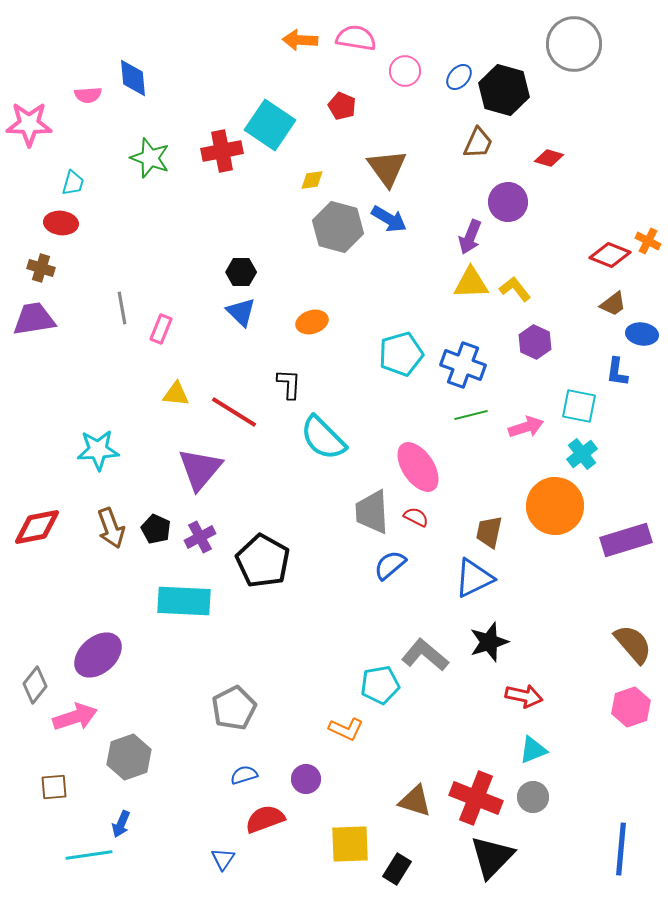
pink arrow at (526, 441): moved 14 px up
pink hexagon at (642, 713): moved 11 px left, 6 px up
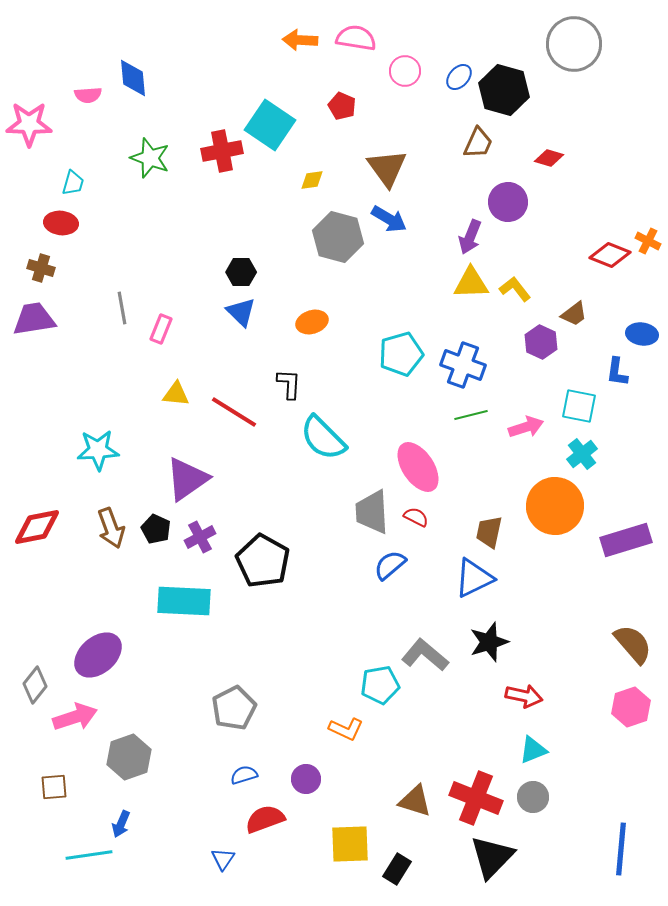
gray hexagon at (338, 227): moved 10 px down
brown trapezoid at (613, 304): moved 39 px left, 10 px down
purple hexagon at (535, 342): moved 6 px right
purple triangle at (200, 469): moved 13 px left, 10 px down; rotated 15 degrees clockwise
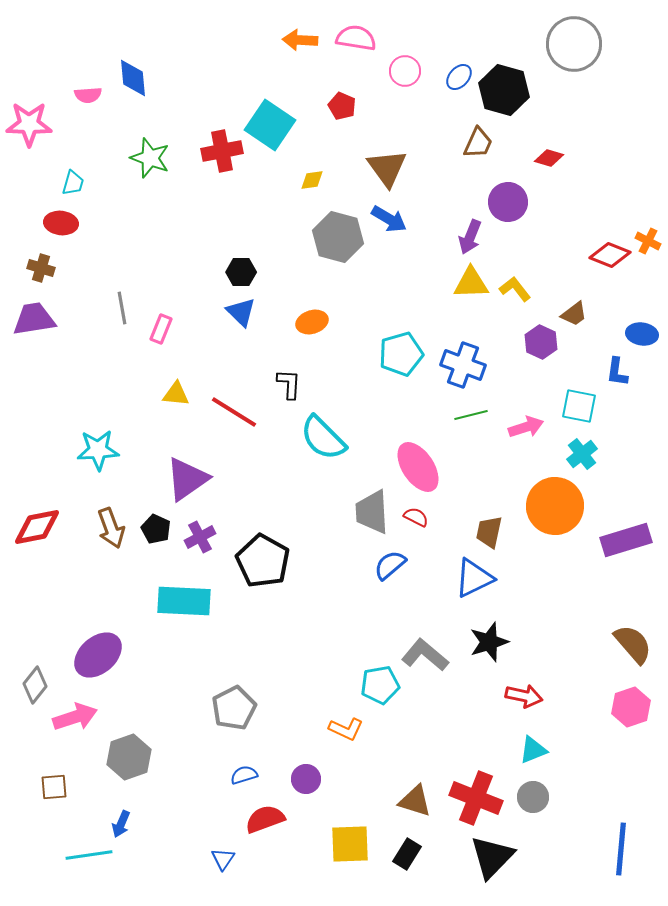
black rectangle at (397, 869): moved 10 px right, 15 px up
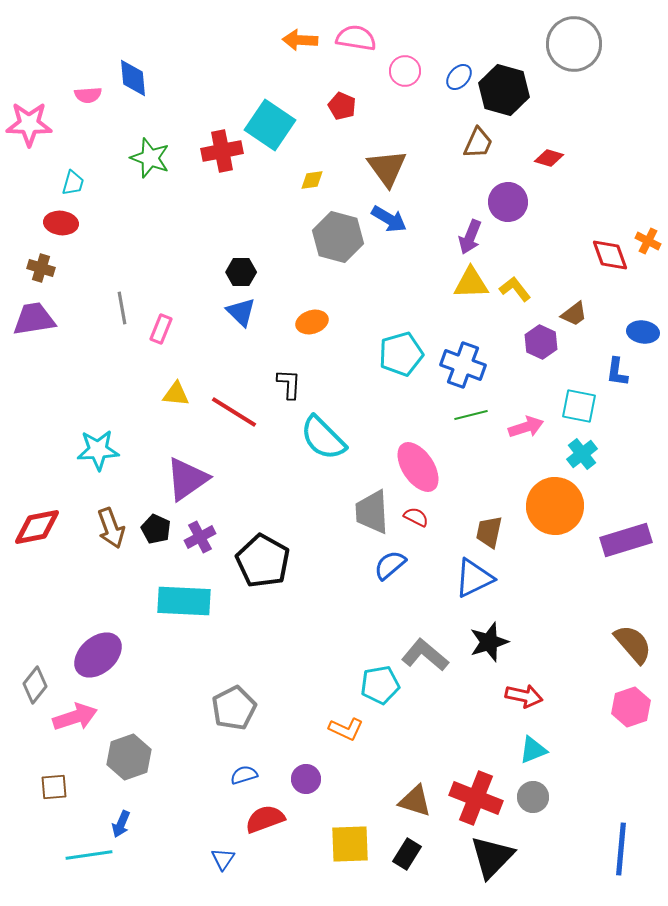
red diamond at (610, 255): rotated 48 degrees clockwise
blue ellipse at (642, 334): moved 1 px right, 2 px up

GIVEN INSTRUCTION — Write out all of the lines above word for word, leaving out the pictures.

PROBLEM SOLUTION —
pink arrow at (526, 441): moved 14 px up
pink hexagon at (642, 713): moved 11 px left, 6 px up
gray hexagon at (338, 227): moved 10 px down
brown trapezoid at (613, 304): moved 39 px left, 10 px down
purple hexagon at (535, 342): moved 6 px right
purple triangle at (200, 469): moved 13 px left, 10 px down; rotated 15 degrees clockwise
black rectangle at (397, 869): moved 10 px right, 15 px up
red diamond at (610, 255): rotated 48 degrees clockwise
blue ellipse at (642, 334): moved 1 px right, 2 px up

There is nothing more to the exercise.